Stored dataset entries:
__________

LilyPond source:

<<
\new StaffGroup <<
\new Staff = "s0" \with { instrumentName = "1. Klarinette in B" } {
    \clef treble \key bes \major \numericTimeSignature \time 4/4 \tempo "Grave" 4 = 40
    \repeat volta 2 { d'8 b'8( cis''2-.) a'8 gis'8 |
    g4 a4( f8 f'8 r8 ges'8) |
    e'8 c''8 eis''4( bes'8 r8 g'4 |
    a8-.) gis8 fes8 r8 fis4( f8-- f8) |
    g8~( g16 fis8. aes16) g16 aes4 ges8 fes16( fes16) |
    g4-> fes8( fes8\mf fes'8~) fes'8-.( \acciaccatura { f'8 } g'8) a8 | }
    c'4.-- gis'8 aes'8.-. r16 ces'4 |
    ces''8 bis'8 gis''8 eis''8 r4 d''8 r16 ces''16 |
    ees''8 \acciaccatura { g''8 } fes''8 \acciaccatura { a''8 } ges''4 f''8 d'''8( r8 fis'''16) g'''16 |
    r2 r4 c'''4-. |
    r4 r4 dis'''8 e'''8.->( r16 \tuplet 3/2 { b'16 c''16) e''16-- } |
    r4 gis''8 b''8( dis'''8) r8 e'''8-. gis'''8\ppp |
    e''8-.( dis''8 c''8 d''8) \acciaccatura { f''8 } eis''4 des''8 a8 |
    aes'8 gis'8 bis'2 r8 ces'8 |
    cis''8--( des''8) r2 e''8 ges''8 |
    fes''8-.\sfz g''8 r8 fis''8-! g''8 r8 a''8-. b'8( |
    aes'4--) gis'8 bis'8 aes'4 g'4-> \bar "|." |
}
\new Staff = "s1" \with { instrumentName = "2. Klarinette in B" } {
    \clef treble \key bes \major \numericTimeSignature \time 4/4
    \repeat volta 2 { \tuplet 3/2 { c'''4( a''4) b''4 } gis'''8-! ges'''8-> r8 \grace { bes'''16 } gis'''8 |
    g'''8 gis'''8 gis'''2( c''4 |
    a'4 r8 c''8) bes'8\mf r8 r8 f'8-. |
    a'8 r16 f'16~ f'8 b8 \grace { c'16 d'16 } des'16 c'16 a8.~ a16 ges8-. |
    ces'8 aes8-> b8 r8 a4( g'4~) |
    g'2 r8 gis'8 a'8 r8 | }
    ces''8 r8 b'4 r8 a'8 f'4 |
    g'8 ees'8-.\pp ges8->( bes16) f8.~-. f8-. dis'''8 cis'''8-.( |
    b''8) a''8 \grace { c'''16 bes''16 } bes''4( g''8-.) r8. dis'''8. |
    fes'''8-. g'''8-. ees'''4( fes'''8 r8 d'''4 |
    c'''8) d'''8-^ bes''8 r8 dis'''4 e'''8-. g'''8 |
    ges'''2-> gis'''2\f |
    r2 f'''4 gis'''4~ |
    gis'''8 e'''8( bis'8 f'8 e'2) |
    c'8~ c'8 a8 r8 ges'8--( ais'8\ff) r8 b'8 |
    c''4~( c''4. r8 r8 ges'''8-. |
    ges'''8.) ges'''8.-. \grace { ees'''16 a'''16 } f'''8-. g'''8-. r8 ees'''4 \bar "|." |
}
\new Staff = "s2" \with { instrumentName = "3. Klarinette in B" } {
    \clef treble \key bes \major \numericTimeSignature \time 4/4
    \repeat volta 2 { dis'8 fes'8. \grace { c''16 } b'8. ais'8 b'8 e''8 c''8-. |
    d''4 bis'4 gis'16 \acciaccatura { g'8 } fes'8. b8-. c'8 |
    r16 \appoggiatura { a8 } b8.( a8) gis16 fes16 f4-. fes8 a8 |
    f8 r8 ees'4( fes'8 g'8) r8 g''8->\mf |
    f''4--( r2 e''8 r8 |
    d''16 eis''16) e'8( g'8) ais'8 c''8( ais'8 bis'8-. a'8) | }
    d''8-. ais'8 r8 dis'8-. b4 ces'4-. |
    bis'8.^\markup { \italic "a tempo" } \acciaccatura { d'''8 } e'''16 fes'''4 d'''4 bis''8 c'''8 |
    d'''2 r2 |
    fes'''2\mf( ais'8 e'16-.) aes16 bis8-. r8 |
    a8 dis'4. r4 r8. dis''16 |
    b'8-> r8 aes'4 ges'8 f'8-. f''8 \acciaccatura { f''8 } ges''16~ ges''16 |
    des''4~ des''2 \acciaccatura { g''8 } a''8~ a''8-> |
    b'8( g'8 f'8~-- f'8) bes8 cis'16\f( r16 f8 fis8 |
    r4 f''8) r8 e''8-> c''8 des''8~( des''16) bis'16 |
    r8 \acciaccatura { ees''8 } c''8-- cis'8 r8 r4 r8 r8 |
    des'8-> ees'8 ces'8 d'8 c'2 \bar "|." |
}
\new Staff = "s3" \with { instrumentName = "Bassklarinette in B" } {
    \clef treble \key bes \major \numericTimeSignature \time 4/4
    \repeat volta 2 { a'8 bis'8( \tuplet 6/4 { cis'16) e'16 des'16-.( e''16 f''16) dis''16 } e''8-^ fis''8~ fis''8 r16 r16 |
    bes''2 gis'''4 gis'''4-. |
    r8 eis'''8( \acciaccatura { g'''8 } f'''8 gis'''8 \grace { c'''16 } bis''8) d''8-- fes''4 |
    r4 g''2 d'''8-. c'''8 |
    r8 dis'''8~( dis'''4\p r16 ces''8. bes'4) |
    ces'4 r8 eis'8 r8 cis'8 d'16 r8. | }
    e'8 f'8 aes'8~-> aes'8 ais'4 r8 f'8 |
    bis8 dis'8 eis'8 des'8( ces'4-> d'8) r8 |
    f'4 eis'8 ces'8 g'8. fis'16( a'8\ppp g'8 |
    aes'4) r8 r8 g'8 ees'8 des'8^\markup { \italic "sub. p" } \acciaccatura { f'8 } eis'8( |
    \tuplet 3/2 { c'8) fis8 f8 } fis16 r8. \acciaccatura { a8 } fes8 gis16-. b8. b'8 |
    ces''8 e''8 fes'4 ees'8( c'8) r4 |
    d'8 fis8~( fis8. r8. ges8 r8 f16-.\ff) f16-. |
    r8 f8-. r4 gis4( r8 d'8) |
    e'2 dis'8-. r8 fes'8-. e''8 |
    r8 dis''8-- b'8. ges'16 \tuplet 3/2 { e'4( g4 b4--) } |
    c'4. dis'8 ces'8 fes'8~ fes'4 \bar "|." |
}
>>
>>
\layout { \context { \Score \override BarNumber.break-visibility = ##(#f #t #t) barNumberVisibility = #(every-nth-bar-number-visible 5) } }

__________

AIM =
List every line of the listing above that contains the string "repeat".

ANSWER TO THIS PROBLEM =
    \repeat volta 2 { d'8 b'8( cis''2-.) a'8 gis'8 |
    \repeat volta 2 { \tuplet 3/2 { c'''4( a''4) b''4 } gis'''8-! ges'''8-> r8 \grace { bes'''16 } gis'''8 |
    \repeat volta 2 { dis'8 fes'8. \grace { c''16 } b'8. ais'8 b'8 e''8 c''8-. |
    \repeat volta 2 { a'8 bis'8( \tuplet 6/4 { cis'16) e'16 des'16-.( e''16 f''16) dis''16 } e''8-^ fis''8~ fis''8 r16 r16 |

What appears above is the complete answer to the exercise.